*WHAT NEEDS TO BE DONE*:
After locating the line that contains "C13: 68uF (plus" in the records below, write out exactly that line and each line after it through the one that contains "R5: none -> 1.8k (GND, N_9)", and nothing else.

*DATA SHOWN*:
== Segment start ==

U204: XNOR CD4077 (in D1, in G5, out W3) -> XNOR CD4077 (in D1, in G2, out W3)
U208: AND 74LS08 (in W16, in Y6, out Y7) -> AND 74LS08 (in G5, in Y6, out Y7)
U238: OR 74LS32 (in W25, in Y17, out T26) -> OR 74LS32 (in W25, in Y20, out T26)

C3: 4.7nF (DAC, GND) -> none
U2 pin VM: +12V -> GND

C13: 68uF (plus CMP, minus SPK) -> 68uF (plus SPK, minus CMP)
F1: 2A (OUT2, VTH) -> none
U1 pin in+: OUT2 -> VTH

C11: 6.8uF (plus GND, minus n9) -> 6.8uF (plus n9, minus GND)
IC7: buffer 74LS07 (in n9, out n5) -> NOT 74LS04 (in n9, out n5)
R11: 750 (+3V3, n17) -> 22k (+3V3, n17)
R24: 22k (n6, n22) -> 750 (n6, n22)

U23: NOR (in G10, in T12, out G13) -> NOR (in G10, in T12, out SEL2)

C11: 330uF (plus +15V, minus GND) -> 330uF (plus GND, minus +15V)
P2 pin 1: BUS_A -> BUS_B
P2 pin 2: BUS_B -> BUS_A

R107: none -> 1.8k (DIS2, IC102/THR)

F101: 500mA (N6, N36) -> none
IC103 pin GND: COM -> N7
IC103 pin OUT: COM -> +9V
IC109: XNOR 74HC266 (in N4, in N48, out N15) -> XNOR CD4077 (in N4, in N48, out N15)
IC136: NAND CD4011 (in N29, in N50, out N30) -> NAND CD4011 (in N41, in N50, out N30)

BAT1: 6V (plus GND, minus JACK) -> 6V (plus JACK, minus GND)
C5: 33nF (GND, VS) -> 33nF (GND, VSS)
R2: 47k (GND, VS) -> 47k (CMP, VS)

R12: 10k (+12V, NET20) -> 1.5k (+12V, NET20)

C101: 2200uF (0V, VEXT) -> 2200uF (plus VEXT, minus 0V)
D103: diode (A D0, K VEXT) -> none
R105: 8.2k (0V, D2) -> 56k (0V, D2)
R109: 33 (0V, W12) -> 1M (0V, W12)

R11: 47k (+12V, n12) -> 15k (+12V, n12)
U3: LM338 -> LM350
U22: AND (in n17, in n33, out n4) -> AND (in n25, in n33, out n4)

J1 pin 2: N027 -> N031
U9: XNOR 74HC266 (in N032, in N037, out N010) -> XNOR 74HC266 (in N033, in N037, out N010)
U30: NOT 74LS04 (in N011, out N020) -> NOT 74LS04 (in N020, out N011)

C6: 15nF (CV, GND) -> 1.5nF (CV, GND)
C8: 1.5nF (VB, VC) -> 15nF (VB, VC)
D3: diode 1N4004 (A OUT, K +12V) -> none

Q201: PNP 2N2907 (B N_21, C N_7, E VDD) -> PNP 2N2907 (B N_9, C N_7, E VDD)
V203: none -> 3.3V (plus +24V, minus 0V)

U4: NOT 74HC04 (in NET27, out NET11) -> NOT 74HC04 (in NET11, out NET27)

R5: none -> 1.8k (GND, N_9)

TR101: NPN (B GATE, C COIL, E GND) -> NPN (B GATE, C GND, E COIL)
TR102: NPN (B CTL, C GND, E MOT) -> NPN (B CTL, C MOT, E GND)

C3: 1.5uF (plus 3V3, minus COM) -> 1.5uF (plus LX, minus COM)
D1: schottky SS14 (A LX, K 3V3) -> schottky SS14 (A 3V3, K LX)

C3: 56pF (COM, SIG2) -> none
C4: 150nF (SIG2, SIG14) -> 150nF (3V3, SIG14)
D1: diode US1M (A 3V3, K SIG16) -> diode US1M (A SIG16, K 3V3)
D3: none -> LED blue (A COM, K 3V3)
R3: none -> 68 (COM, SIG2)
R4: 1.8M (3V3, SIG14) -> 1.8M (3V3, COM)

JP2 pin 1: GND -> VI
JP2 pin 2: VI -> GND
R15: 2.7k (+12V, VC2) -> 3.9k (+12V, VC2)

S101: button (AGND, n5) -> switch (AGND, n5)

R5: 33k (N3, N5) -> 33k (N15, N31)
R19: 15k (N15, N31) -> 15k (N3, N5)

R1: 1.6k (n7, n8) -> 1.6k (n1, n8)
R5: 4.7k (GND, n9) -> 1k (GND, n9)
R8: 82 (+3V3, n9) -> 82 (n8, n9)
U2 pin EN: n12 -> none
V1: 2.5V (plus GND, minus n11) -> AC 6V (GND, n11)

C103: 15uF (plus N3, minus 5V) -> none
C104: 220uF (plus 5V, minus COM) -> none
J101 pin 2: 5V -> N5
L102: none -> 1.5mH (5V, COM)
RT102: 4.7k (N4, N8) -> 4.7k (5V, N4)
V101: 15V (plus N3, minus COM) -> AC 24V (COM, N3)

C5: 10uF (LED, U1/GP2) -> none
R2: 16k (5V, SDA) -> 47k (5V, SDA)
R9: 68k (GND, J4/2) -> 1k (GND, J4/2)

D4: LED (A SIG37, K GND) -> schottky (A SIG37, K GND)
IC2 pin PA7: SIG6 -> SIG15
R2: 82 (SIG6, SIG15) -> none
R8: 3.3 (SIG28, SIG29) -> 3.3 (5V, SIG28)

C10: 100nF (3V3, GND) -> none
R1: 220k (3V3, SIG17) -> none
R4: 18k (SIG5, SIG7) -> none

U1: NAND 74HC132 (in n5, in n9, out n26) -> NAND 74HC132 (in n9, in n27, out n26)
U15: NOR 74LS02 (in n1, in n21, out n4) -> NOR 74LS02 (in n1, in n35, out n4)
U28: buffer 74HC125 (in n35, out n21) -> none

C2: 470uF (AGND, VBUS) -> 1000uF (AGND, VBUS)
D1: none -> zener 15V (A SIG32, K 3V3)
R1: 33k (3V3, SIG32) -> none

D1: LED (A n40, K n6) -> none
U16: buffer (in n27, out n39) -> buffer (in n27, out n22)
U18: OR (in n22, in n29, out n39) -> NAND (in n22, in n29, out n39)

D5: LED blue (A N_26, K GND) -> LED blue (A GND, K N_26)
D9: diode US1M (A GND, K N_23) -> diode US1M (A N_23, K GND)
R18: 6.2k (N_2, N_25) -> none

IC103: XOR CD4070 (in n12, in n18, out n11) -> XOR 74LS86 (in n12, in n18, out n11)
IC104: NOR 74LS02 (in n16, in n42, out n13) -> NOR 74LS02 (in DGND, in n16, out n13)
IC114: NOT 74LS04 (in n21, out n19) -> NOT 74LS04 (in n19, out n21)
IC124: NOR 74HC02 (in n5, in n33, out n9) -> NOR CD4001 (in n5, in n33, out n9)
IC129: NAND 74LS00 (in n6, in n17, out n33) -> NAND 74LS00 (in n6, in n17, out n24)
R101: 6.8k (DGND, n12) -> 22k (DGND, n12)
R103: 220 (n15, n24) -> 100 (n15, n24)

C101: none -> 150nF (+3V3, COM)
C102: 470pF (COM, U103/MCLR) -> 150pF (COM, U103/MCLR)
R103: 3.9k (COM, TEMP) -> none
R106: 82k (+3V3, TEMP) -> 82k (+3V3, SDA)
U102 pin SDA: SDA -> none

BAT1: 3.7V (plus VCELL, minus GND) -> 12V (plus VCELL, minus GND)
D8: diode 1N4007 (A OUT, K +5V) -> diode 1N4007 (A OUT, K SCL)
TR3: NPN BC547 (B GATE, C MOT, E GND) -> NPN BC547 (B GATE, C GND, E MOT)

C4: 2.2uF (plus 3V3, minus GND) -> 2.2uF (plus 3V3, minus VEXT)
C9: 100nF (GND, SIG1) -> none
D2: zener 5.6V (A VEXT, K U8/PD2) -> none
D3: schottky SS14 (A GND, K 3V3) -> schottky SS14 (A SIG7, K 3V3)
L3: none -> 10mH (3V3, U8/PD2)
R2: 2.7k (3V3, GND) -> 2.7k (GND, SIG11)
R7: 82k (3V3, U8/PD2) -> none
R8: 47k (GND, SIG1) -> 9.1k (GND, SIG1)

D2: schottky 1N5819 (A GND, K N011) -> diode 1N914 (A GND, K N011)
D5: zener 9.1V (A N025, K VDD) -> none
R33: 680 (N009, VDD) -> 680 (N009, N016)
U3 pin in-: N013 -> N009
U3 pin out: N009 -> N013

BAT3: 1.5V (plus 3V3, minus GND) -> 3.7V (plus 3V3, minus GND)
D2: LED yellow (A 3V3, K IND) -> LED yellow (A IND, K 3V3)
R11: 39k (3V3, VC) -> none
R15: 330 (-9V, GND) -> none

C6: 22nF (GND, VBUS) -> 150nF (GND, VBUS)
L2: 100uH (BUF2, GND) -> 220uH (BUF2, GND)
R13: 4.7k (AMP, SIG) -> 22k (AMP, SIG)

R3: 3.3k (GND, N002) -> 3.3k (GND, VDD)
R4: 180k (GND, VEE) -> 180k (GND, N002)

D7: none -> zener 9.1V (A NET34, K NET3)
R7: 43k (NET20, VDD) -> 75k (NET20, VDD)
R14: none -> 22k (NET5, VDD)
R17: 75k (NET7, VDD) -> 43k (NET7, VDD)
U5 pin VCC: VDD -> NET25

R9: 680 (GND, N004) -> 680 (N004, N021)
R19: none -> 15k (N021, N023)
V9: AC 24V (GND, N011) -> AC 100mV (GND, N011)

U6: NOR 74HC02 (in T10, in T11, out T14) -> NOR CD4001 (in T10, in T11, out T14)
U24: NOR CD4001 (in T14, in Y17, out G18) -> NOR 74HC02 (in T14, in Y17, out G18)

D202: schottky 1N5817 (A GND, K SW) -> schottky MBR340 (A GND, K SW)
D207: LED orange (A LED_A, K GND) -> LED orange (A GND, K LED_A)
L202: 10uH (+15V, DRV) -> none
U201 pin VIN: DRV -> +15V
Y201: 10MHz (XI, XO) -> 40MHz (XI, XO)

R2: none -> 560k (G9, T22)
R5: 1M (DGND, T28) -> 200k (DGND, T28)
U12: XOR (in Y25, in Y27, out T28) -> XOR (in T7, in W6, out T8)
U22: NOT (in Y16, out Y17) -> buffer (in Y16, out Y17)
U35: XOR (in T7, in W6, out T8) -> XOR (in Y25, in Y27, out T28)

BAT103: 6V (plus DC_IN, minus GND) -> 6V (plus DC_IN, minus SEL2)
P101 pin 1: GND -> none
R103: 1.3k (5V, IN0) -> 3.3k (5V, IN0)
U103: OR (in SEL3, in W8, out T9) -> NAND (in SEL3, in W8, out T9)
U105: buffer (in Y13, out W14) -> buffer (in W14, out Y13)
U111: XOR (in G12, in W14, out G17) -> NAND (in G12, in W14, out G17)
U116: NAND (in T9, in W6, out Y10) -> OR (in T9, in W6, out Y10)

== Segment end ==

*RESULT BELOW*:
C13: 68uF (plus CMP, minus SPK) -> 68uF (plus SPK, minus CMP)
F1: 2A (OUT2, VTH) -> none
U1 pin in+: OUT2 -> VTH

C11: 6.8uF (plus GND, minus n9) -> 6.8uF (plus n9, minus GND)
IC7: buffer 74LS07 (in n9, out n5) -> NOT 74LS04 (in n9, out n5)
R11: 750 (+3V3, n17) -> 22k (+3V3, n17)
R24: 22k (n6, n22) -> 750 (n6, n22)

U23: NOR (in G10, in T12, out G13) -> NOR (in G10, in T12, out SEL2)

C11: 330uF (plus +15V, minus GND) -> 330uF (plus GND, minus +15V)
P2 pin 1: BUS_A -> BUS_B
P2 pin 2: BUS_B -> BUS_A

R107: none -> 1.8k (DIS2, IC102/THR)

F101: 500mA (N6, N36) -> none
IC103 pin GND: COM -> N7
IC103 pin OUT: COM -> +9V
IC109: XNOR 74HC266 (in N4, in N48, out N15) -> XNOR CD4077 (in N4, in N48, out N15)
IC136: NAND CD4011 (in N29, in N50, out N30) -> NAND CD4011 (in N41, in N50, out N30)

BAT1: 6V (plus GND, minus JACK) -> 6V (plus JACK, minus GND)
C5: 33nF (GND, VS) -> 33nF (GND, VSS)
R2: 47k (GND, VS) -> 47k (CMP, VS)

R12: 10k (+12V, NET20) -> 1.5k (+12V, NET20)

C101: 2200uF (0V, VEXT) -> 2200uF (plus VEXT, minus 0V)
D103: diode (A D0, K VEXT) -> none
R105: 8.2k (0V, D2) -> 56k (0V, D2)
R109: 33 (0V, W12) -> 1M (0V, W12)

R11: 47k (+12V, n12) -> 15k (+12V, n12)
U3: LM338 -> LM350
U22: AND (in n17, in n33, out n4) -> AND (in n25, in n33, out n4)

J1 pin 2: N027 -> N031
U9: XNOR 74HC266 (in N032, in N037, out N010) -> XNOR 74HC266 (in N033, in N037, out N010)
U30: NOT 74LS04 (in N011, out N020) -> NOT 74LS04 (in N020, out N011)

C6: 15nF (CV, GND) -> 1.5nF (CV, GND)
C8: 1.5nF (VB, VC) -> 15nF (VB, VC)
D3: diode 1N4004 (A OUT, K +12V) -> none

Q201: PNP 2N2907 (B N_21, C N_7, E VDD) -> PNP 2N2907 (B N_9, C N_7, E VDD)
V203: none -> 3.3V (plus +24V, minus 0V)

U4: NOT 74HC04 (in NET27, out NET11) -> NOT 74HC04 (in NET11, out NET27)

R5: none -> 1.8k (GND, N_9)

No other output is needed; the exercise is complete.